Records to use:
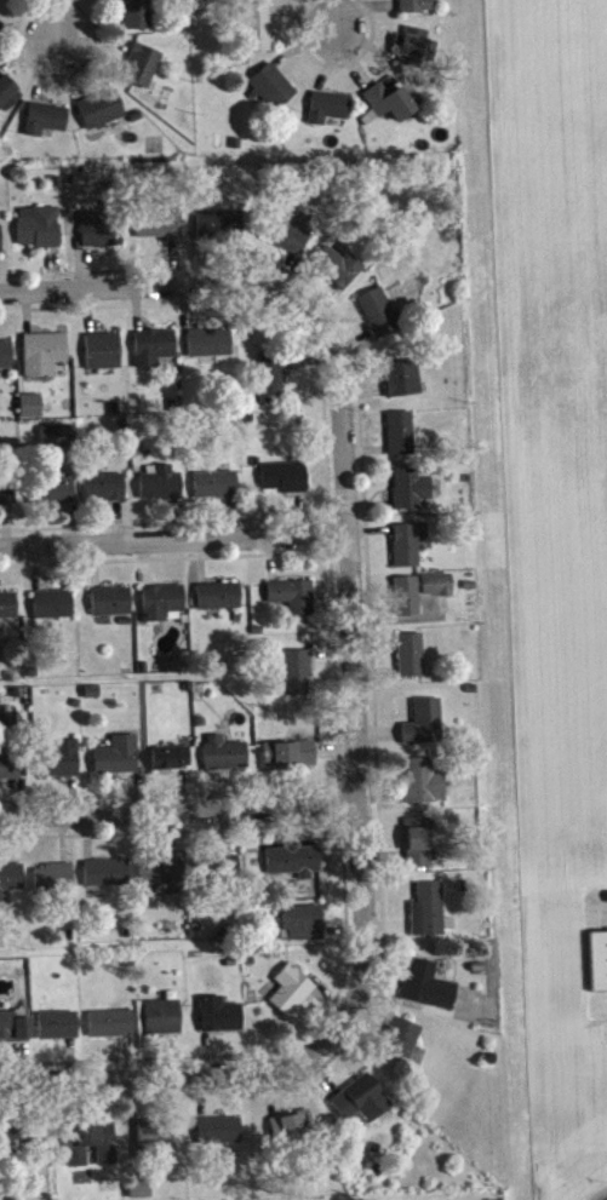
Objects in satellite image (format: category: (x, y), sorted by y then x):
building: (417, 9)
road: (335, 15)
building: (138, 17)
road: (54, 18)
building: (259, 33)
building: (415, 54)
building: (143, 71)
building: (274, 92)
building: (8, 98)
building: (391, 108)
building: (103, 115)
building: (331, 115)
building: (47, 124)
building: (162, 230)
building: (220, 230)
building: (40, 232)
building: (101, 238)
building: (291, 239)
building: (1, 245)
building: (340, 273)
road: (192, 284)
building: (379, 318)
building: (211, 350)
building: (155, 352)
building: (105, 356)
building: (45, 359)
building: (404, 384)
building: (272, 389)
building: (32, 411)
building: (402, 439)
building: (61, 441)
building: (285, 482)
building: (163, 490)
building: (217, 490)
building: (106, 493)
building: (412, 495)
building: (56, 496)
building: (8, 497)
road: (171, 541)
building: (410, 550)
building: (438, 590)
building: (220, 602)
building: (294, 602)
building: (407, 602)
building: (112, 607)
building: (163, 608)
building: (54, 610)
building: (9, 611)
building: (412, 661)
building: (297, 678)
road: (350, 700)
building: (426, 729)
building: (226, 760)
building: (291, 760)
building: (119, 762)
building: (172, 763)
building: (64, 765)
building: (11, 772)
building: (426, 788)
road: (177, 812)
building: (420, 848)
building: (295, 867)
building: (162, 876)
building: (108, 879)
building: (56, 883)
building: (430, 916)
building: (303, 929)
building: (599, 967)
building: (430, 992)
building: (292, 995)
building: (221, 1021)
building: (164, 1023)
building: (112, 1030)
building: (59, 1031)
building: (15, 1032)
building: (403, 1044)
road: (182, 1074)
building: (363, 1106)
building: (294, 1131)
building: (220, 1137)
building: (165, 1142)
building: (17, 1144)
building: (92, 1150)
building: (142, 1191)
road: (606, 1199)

Work instructions:
When the word "road" turns up on a line of the material above, copy that line.

Answer section:
road: (335, 15)
road: (54, 18)
road: (192, 284)
road: (171, 541)
road: (350, 700)
road: (177, 812)
road: (182, 1074)
road: (606, 1199)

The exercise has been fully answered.